Aim of the exercise ->
Each line from the one that contains "white spool [357,184,397,243]" to the end of the material must be set down exactly, and no line before it.

Working data ->
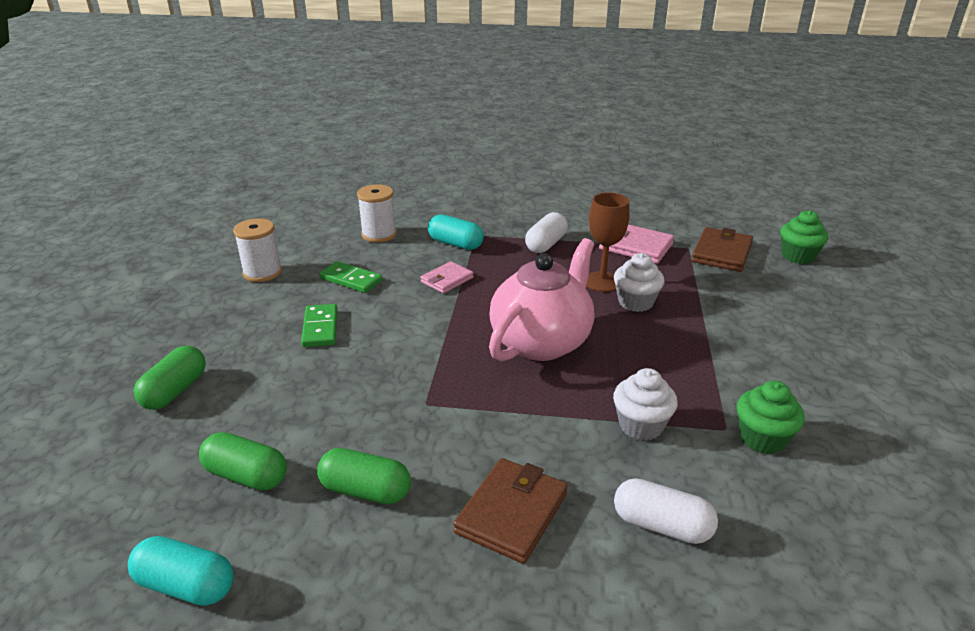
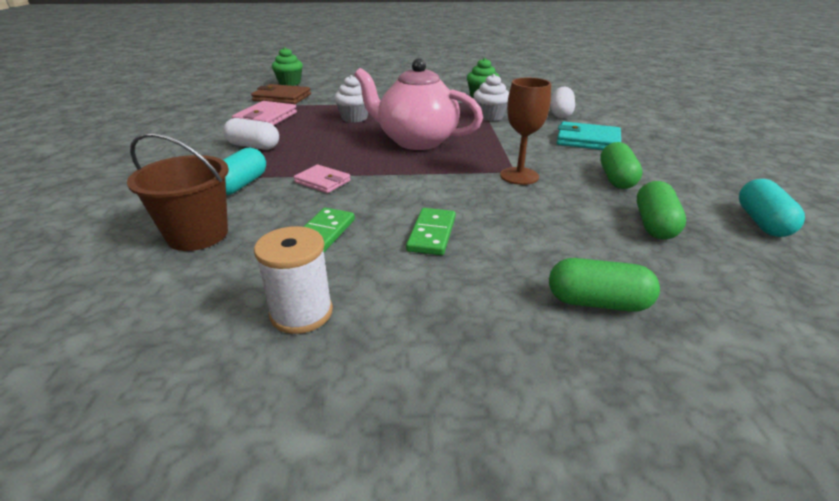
camera: 100 degrees left, 0 degrees up
green domino [301,304,338,347] -> green domino turned 60 degrees counterclockwise [406,208,456,255]
white spool [357,184,397,243] -> brown bucket [127,133,229,251]
brown wallet [453,458,568,564] -> turquoise wallet [557,121,621,150]
brown goblet [587,192,629,292] -> brown goblet moved to [500,78,551,185]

Solution ->
white spool [357,184,397,243] -> brown bucket [127,133,229,251]
brown wallet [453,458,568,564] -> turquoise wallet [557,121,621,150]
brown goblet [587,192,629,292] -> brown goblet moved to [500,78,551,185]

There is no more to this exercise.